ASSIGNMENT: Since pictures are not wanted in the copy, output only the rest of each record exactly.

╭─ SOURCE RECORDS

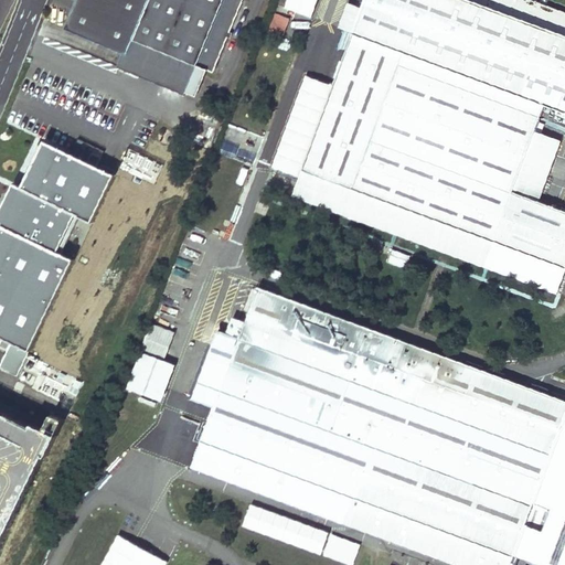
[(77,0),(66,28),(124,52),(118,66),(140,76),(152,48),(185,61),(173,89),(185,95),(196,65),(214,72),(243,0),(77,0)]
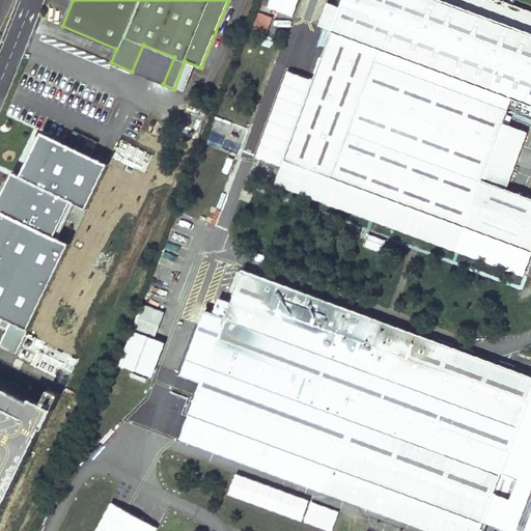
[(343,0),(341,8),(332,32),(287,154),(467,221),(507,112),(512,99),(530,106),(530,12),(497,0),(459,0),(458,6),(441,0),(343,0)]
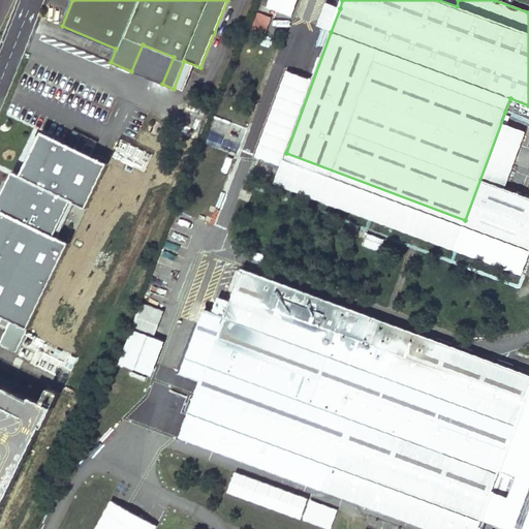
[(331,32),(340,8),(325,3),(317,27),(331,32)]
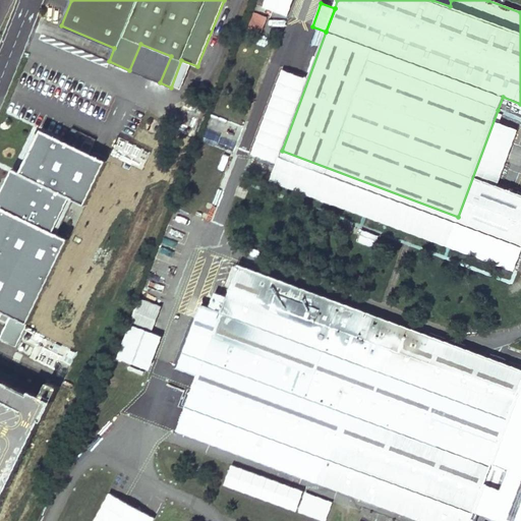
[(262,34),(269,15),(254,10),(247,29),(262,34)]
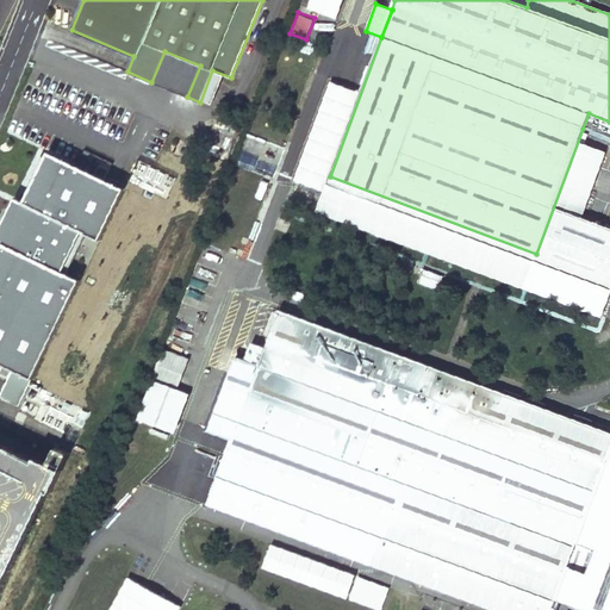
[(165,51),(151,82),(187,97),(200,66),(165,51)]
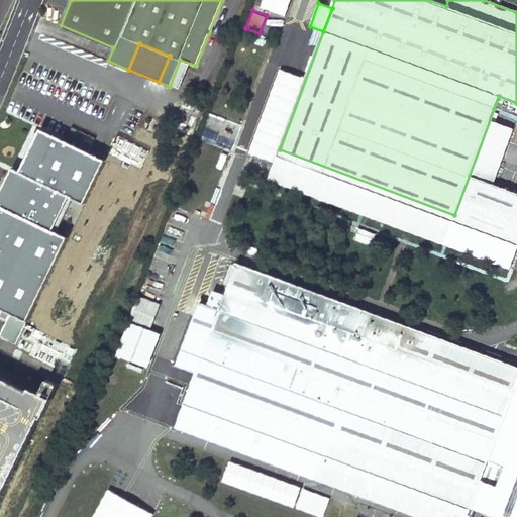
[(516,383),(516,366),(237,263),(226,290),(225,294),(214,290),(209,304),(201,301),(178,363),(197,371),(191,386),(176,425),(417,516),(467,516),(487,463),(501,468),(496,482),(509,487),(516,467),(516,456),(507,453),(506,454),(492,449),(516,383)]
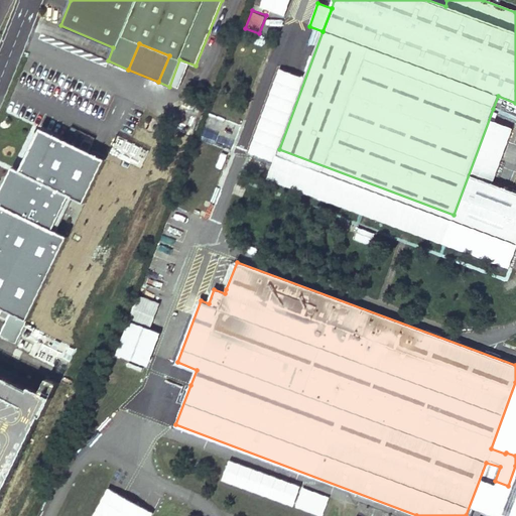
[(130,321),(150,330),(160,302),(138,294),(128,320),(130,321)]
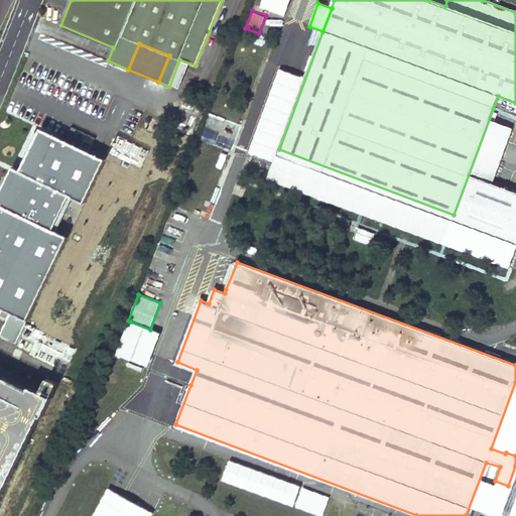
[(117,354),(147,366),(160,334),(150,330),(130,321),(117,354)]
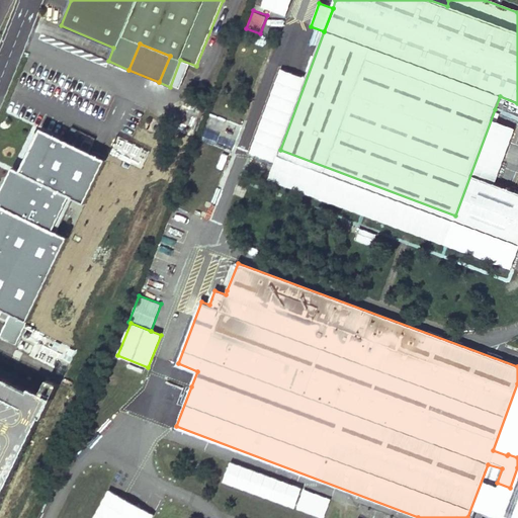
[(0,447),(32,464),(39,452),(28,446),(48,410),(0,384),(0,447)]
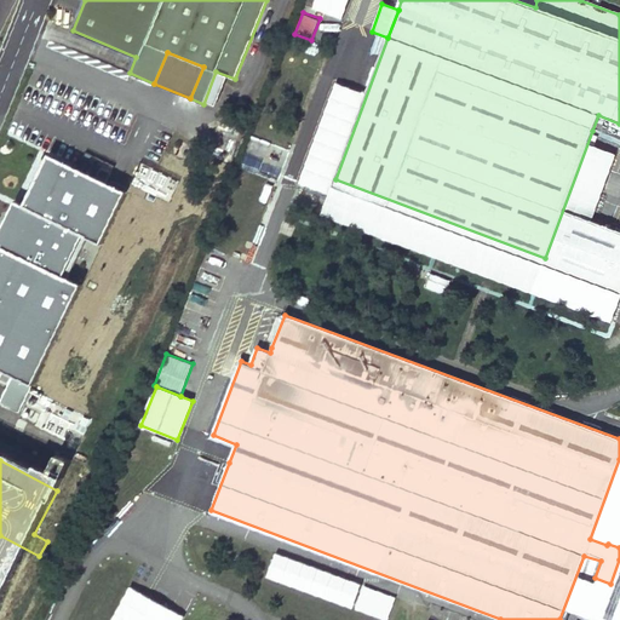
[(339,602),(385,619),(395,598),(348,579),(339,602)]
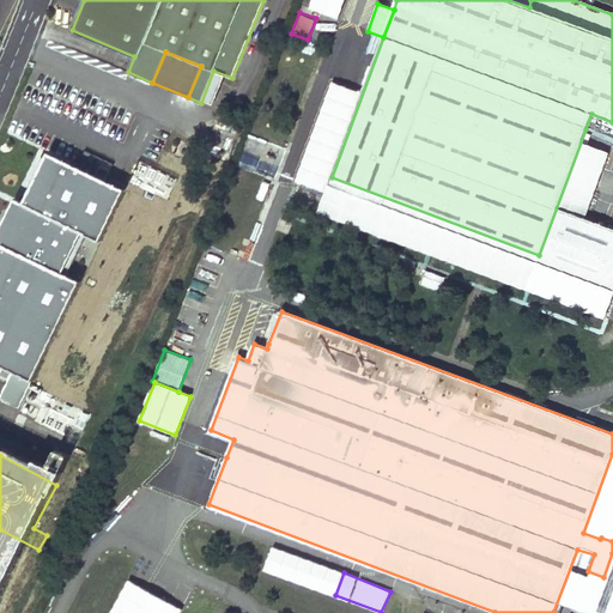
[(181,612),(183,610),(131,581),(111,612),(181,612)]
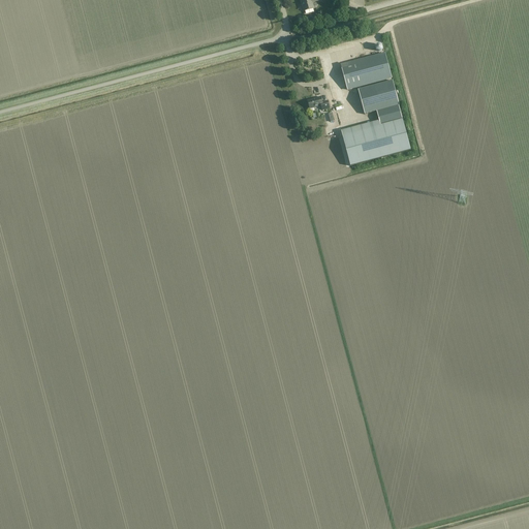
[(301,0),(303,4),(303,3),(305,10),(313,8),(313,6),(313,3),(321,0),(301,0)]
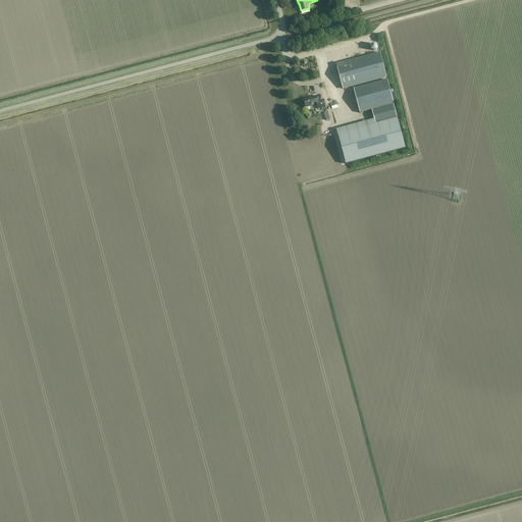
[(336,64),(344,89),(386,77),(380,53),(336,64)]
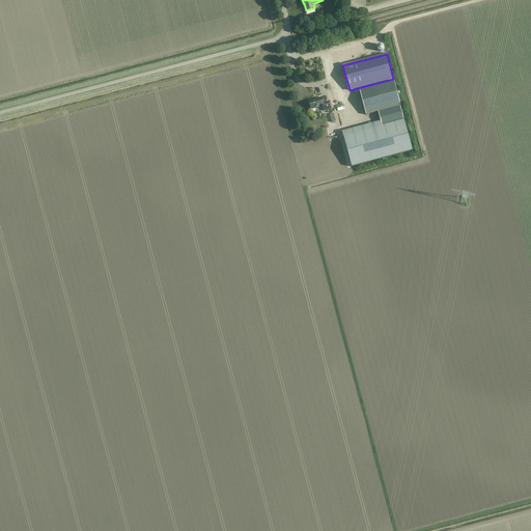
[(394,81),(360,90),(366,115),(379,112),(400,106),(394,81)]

╰─

SOLUTION TO THIS PROBLEM:
[(77,0),(66,28),(124,52),(118,66),(140,76),(152,48),(185,61),(173,89),(185,95),(196,65),(214,72),(243,0),(77,0)]
[(343,0),(341,8),(332,32),(287,154),(467,221),(507,112),(512,99),(530,106),(530,12),(497,0),(459,0),(458,6),(441,0),(343,0)]
[(331,32),(340,8),(325,3),(317,27),(331,32)]
[(262,34),(269,15),(254,10),(247,29),(262,34)]
[(165,51),(151,82),(187,97),(200,66),(165,51)]
[(516,383),(516,366),(237,263),(226,290),(225,294),(214,290),(209,304),(201,301),(178,363),(197,371),(191,386),(176,425),(417,516),(467,516),(487,463),(501,468),(496,482),(509,487),(516,467),(516,456),(507,453),(506,454),(492,449),(516,383)]
[(130,321),(150,330),(160,302),(138,294),(128,320),(130,321)]
[(117,354),(147,366),(160,334),(150,330),(130,321),(117,354)]
[(0,447),(32,464),(39,452),(28,446),(48,410),(0,384),(0,447)]
[(339,602),(385,619),(395,598),(348,579),(339,602)]
[(181,612),(183,610),(131,581),(111,612),(181,612)]
[(301,0),(303,4),(303,3),(305,10),(313,8),(313,6),(313,3),(321,0),(301,0)]
[(336,64),(344,89),(386,77),(380,53),(336,64)]
[(394,81),(360,90),(366,115),(379,112),(400,106),(394,81)]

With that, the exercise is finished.